The answer should contain all of the records below, each one copied word for word.

______

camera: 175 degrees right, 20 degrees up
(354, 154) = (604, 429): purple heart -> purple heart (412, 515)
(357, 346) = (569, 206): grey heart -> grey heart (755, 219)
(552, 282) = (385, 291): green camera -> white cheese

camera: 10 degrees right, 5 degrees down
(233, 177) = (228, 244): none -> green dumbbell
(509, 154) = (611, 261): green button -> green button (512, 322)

______

SOLUTION BELOW:
camera: 175 degrees right, 20 degrees up
(354, 154) = (604, 429): purple heart -> purple heart (412, 515)
(357, 346) = (569, 206): grey heart -> grey heart (755, 219)
(552, 282) = (385, 291): green camera -> white cheese

camera: 10 degrees right, 5 degrees down
(233, 177) = (228, 244): none -> green dumbbell
(509, 154) = (611, 261): green button -> green button (512, 322)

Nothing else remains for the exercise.